Brief — Starting at the line that holds "R12: 33k (LINE2, OUT) -> 33k (LINE2, VN)", quote every line through the end of the records, both boundary lines included. Omit the pictures.

Material for this exercise —
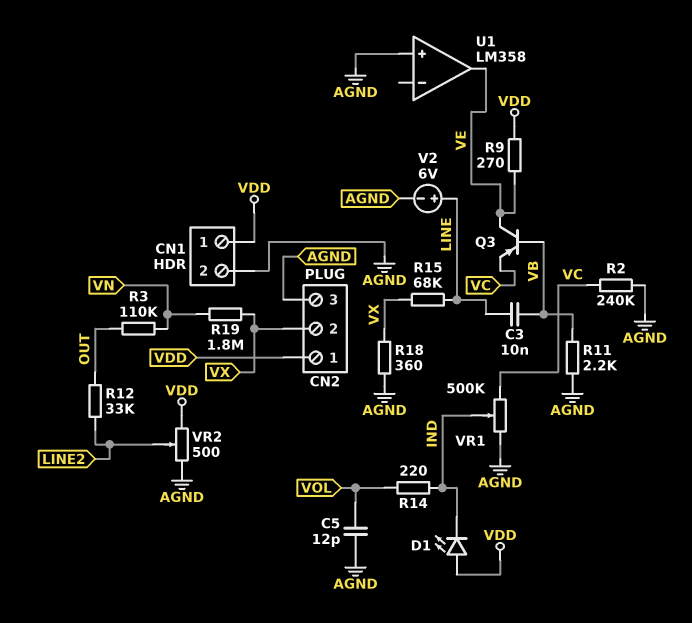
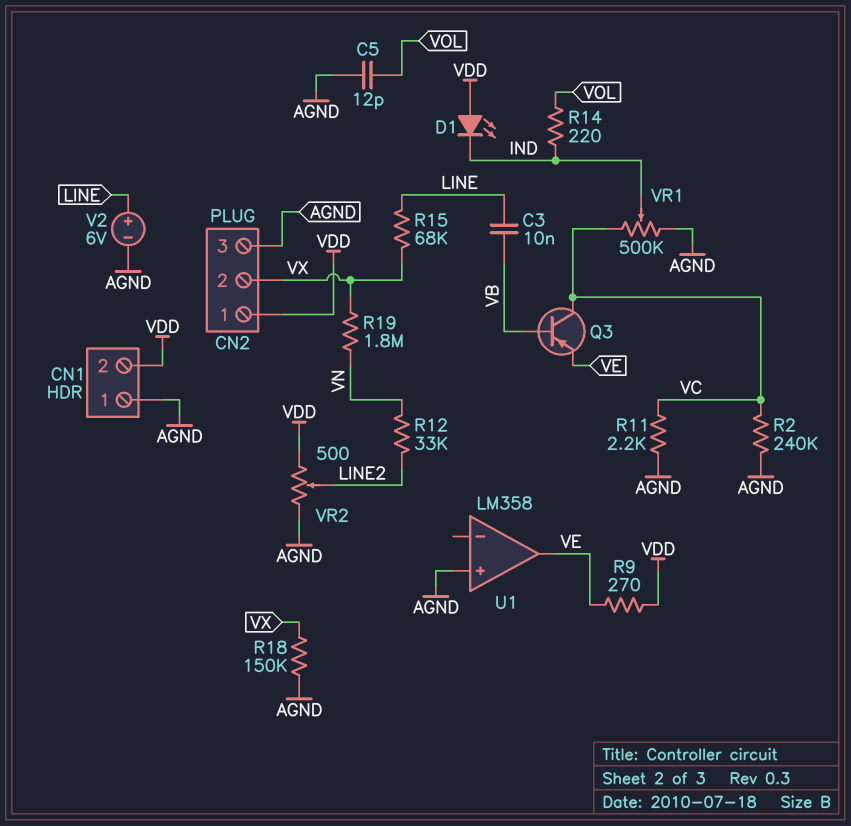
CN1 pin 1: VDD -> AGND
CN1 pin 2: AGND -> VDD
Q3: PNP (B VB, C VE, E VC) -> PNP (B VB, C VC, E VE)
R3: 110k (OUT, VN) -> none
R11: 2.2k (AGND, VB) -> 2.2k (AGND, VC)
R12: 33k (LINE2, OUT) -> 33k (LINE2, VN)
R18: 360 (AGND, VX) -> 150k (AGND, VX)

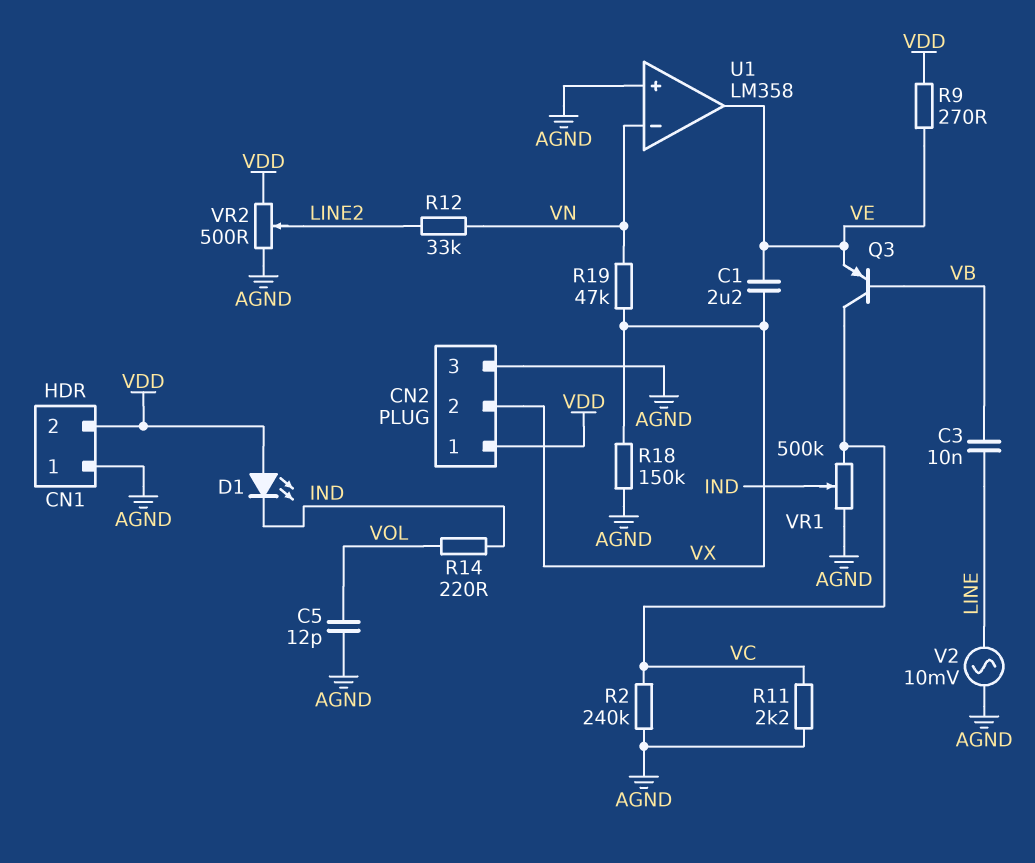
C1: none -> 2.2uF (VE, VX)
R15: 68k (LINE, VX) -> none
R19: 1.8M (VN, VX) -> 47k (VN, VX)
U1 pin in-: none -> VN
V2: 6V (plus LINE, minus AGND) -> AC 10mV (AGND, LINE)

Answer space —
R12: 33k (LINE2, OUT) -> 33k (LINE2, VN)
R18: 360 (AGND, VX) -> 150k (AGND, VX)

C1: none -> 2.2uF (VE, VX)
R15: 68k (LINE, VX) -> none
R19: 1.8M (VN, VX) -> 47k (VN, VX)
U1 pin in-: none -> VN
V2: 6V (plus LINE, minus AGND) -> AC 10mV (AGND, LINE)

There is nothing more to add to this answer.